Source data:
***
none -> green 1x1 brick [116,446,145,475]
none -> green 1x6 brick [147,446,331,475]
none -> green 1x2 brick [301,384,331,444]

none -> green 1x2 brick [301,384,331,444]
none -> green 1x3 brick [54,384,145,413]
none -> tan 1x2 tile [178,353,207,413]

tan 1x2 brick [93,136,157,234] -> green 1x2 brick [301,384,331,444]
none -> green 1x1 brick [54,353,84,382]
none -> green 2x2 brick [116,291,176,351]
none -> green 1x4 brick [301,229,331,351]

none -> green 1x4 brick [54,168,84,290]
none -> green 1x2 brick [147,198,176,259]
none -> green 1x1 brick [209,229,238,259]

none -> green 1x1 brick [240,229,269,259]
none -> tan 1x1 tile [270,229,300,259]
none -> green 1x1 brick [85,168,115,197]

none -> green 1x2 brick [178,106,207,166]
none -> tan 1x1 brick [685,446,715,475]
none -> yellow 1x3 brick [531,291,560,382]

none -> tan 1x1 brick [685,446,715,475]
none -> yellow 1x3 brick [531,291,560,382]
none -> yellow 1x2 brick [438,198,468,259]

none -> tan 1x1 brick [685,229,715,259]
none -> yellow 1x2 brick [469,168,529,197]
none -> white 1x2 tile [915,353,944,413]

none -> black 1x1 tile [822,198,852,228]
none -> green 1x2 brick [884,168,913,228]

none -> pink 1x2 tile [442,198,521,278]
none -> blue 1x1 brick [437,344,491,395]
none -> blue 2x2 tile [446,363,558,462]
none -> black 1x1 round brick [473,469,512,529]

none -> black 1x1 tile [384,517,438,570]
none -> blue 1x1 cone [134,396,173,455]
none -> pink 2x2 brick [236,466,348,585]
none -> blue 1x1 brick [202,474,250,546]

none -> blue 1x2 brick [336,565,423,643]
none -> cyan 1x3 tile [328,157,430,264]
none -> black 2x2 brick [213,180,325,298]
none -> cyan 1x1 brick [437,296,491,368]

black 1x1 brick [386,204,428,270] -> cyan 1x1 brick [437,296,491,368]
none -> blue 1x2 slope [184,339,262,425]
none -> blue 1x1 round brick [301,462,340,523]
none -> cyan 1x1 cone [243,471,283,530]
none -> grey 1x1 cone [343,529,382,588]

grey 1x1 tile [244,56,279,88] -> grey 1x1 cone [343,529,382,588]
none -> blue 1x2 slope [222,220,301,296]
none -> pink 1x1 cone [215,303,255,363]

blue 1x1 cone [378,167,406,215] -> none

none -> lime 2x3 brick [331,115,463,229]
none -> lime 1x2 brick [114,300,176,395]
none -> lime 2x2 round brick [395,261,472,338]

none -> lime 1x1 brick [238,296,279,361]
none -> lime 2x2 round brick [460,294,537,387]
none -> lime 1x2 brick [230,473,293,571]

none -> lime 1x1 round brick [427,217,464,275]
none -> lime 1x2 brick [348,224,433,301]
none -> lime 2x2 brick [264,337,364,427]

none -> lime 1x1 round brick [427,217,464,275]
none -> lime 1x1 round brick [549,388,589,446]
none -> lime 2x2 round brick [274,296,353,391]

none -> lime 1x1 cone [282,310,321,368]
***
§ **EXERCISE**
Repeat exactly the lines from the first line of the records above through the line containing "none -> green 1x1 brick [54,353,84,382]", both included, and nothing else.

§ **TASK ANSWER**
none -> green 1x1 brick [116,446,145,475]
none -> green 1x6 brick [147,446,331,475]
none -> green 1x2 brick [301,384,331,444]

none -> green 1x2 brick [301,384,331,444]
none -> green 1x3 brick [54,384,145,413]
none -> tan 1x2 tile [178,353,207,413]

tan 1x2 brick [93,136,157,234] -> green 1x2 brick [301,384,331,444]
none -> green 1x1 brick [54,353,84,382]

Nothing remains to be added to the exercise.